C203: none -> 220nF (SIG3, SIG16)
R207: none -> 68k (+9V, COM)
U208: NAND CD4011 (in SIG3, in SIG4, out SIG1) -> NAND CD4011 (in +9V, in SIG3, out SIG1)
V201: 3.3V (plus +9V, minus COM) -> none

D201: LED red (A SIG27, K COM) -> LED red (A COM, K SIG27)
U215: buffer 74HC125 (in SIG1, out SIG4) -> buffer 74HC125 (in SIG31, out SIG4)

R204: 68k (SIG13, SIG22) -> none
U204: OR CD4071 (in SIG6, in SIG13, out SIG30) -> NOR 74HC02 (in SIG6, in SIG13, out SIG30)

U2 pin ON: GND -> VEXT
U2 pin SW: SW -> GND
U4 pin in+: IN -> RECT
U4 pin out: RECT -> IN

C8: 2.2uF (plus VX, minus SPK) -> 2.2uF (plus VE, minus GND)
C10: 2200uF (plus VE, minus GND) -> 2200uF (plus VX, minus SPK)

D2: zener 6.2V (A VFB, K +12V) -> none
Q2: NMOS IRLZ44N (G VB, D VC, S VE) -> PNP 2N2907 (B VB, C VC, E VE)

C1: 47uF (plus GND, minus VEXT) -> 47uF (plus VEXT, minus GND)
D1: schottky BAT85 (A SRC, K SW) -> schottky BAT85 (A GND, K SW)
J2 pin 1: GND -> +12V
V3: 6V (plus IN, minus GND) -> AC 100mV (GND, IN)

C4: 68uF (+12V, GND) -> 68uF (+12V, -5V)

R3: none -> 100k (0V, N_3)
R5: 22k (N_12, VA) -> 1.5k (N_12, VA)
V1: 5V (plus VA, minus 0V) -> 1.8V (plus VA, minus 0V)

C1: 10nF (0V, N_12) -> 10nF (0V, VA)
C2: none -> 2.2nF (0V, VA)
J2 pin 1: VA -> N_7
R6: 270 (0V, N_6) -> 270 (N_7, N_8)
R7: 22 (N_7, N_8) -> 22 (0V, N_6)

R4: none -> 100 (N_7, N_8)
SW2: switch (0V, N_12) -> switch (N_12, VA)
──────
> _Exercise goal_: Retype each record exactly, leaving nothing out.

> _Written response_:
C203: none -> 220nF (SIG3, SIG16)
R207: none -> 68k (+9V, COM)
U208: NAND CD4011 (in SIG3, in SIG4, out SIG1) -> NAND CD4011 (in +9V, in SIG3, out SIG1)
V201: 3.3V (plus +9V, minus COM) -> none

D201: LED red (A SIG27, K COM) -> LED red (A COM, K SIG27)
U215: buffer 74HC125 (in SIG1, out SIG4) -> buffer 74HC125 (in SIG31, out SIG4)

R204: 68k (SIG13, SIG22) -> none
U204: OR CD4071 (in SIG6, in SIG13, out SIG30) -> NOR 74HC02 (in SIG6, in SIG13, out SIG30)

U2 pin ON: GND -> VEXT
U2 pin SW: SW -> GND
U4 pin in+: IN -> RECT
U4 pin out: RECT -> IN

C8: 2.2uF (plus VX, minus SPK) -> 2.2uF (plus VE, minus GND)
C10: 2200uF (plus VE, minus GND) -> 2200uF (plus VX, minus SPK)

D2: zener 6.2V (A VFB, K +12V) -> none
Q2: NMOS IRLZ44N (G VB, D VC, S VE) -> PNP 2N2907 (B VB, C VC, E VE)

C1: 47uF (plus GND, minus VEXT) -> 47uF (plus VEXT, minus GND)
D1: schottky BAT85 (A SRC, K SW) -> schottky BAT85 (A GND, K SW)
J2 pin 1: GND -> +12V
V3: 6V (plus IN, minus GND) -> AC 100mV (GND, IN)

C4: 68uF (+12V, GND) -> 68uF (+12V, -5V)

R3: none -> 100k (0V, N_3)
R5: 22k (N_12, VA) -> 1.5k (N_12, VA)
V1: 5V (plus VA, minus 0V) -> 1.8V (plus VA, minus 0V)

C1: 10nF (0V, N_12) -> 10nF (0V, VA)
C2: none -> 2.2nF (0V, VA)
J2 pin 1: VA -> N_7
R6: 270 (0V, N_6) -> 270 (N_7, N_8)
R7: 22 (N_7, N_8) -> 22 (0V, N_6)

R4: none -> 100 (N_7, N_8)
SW2: switch (0V, N_12) -> switch (N_12, VA)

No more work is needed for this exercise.